= EXTRACTED RECORDS =
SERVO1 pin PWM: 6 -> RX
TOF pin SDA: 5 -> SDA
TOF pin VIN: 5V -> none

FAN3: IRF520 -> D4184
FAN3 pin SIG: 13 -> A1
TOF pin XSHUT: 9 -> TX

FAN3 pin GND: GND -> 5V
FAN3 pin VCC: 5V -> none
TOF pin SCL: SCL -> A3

= TO DO =
After identifying the lines above that contain "none", copy each one.

= REPLY =
TOF pin VIN: 5V -> none
FAN3 pin VCC: 5V -> none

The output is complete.